> What you need to do:
The entries that follow should be written out exactly.
====== Available data
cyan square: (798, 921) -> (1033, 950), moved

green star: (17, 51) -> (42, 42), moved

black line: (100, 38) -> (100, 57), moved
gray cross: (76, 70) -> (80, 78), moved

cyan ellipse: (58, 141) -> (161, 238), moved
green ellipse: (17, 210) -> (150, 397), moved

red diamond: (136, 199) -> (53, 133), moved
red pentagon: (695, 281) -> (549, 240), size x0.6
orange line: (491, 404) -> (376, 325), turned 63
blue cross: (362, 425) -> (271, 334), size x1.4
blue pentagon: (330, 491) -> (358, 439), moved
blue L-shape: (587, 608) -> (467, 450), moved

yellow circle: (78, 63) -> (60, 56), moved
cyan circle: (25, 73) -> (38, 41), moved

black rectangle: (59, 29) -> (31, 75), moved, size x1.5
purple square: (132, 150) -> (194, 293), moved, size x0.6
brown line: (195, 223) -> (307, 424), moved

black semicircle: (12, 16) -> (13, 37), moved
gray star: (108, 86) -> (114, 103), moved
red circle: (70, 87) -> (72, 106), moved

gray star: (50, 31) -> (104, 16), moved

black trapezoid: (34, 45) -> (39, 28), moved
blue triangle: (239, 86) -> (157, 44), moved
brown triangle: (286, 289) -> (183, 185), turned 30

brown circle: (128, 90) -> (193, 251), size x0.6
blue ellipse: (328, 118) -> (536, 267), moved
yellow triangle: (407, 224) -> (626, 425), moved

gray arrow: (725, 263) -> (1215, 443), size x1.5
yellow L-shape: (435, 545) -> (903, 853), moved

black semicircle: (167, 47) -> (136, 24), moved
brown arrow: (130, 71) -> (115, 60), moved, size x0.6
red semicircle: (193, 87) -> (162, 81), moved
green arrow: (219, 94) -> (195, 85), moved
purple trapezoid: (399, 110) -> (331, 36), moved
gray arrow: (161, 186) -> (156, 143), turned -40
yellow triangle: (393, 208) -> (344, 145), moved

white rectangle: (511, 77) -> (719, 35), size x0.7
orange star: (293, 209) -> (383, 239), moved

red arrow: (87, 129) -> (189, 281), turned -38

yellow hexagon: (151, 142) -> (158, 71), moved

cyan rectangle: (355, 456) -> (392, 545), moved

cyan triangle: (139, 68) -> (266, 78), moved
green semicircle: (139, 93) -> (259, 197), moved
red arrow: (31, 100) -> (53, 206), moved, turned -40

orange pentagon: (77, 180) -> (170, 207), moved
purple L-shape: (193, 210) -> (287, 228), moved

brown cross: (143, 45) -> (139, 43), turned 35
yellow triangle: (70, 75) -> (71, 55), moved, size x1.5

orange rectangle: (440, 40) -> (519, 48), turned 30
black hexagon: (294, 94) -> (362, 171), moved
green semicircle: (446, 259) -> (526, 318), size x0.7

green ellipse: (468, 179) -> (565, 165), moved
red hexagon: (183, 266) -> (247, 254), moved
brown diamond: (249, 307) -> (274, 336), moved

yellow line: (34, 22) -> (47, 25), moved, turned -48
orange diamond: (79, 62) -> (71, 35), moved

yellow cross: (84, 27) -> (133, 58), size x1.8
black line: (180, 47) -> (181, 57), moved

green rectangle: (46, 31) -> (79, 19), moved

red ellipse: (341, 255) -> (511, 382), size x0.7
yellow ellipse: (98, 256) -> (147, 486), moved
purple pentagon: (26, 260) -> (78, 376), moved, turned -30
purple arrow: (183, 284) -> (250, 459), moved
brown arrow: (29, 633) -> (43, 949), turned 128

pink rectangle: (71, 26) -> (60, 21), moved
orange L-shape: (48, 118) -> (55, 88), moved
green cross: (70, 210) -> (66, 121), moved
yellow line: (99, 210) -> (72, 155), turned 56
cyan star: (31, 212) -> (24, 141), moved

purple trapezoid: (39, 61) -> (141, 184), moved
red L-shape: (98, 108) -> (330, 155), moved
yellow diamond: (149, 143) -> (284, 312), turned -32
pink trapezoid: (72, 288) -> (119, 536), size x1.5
============
> Expected answer:
cyan square: (798, 921) -> (1033, 950), moved

green star: (17, 51) -> (42, 42), moved

black line: (100, 38) -> (100, 57), moved
gray cross: (76, 70) -> (80, 78), moved

cyan ellipse: (58, 141) -> (161, 238), moved
green ellipse: (17, 210) -> (150, 397), moved

red diamond: (136, 199) -> (53, 133), moved
red pentagon: (695, 281) -> (549, 240), size x0.6
orange line: (491, 404) -> (376, 325), turned 63
blue cross: (362, 425) -> (271, 334), size x1.4
blue pentagon: (330, 491) -> (358, 439), moved
blue L-shape: (587, 608) -> (467, 450), moved

yellow circle: (78, 63) -> (60, 56), moved
cyan circle: (25, 73) -> (38, 41), moved

black rectangle: (59, 29) -> (31, 75), moved, size x1.5
purple square: (132, 150) -> (194, 293), moved, size x0.6
brown line: (195, 223) -> (307, 424), moved

black semicircle: (12, 16) -> (13, 37), moved
gray star: (108, 86) -> (114, 103), moved
red circle: (70, 87) -> (72, 106), moved

gray star: (50, 31) -> (104, 16), moved

black trapezoid: (34, 45) -> (39, 28), moved
blue triangle: (239, 86) -> (157, 44), moved
brown triangle: (286, 289) -> (183, 185), turned 30

brown circle: (128, 90) -> (193, 251), size x0.6
blue ellipse: (328, 118) -> (536, 267), moved
yellow triangle: (407, 224) -> (626, 425), moved

gray arrow: (725, 263) -> (1215, 443), size x1.5
yellow L-shape: (435, 545) -> (903, 853), moved

black semicircle: (167, 47) -> (136, 24), moved
brown arrow: (130, 71) -> (115, 60), moved, size x0.6
red semicircle: (193, 87) -> (162, 81), moved
green arrow: (219, 94) -> (195, 85), moved
purple trapezoid: (399, 110) -> (331, 36), moved
gray arrow: (161, 186) -> (156, 143), turned -40
yellow triangle: (393, 208) -> (344, 145), moved

white rectangle: (511, 77) -> (719, 35), size x0.7
orange star: (293, 209) -> (383, 239), moved

red arrow: (87, 129) -> (189, 281), turned -38

yellow hexagon: (151, 142) -> (158, 71), moved

cyan rectangle: (355, 456) -> (392, 545), moved

cyan triangle: (139, 68) -> (266, 78), moved
green semicircle: (139, 93) -> (259, 197), moved
red arrow: (31, 100) -> (53, 206), moved, turned -40

orange pentagon: (77, 180) -> (170, 207), moved
purple L-shape: (193, 210) -> (287, 228), moved

brown cross: (143, 45) -> (139, 43), turned 35
yellow triangle: (70, 75) -> (71, 55), moved, size x1.5

orange rectangle: (440, 40) -> (519, 48), turned 30
black hexagon: (294, 94) -> (362, 171), moved
green semicircle: (446, 259) -> (526, 318), size x0.7

green ellipse: (468, 179) -> (565, 165), moved
red hexagon: (183, 266) -> (247, 254), moved
brown diamond: (249, 307) -> (274, 336), moved

yellow line: (34, 22) -> (47, 25), moved, turned -48
orange diamond: (79, 62) -> (71, 35), moved

yellow cross: (84, 27) -> (133, 58), size x1.8
black line: (180, 47) -> (181, 57), moved

green rectangle: (46, 31) -> (79, 19), moved

red ellipse: (341, 255) -> (511, 382), size x0.7
yellow ellipse: (98, 256) -> (147, 486), moved
purple pentagon: (26, 260) -> (78, 376), moved, turned -30
purple arrow: (183, 284) -> (250, 459), moved
brown arrow: (29, 633) -> (43, 949), turned 128

pink rectangle: (71, 26) -> (60, 21), moved
orange L-shape: (48, 118) -> (55, 88), moved
green cross: (70, 210) -> (66, 121), moved
yellow line: (99, 210) -> (72, 155), turned 56
cyan star: (31, 212) -> (24, 141), moved

purple trapezoid: (39, 61) -> (141, 184), moved
red L-shape: (98, 108) -> (330, 155), moved
yellow diamond: (149, 143) -> (284, 312), turned -32
pink trapezoid: (72, 288) -> (119, 536), size x1.5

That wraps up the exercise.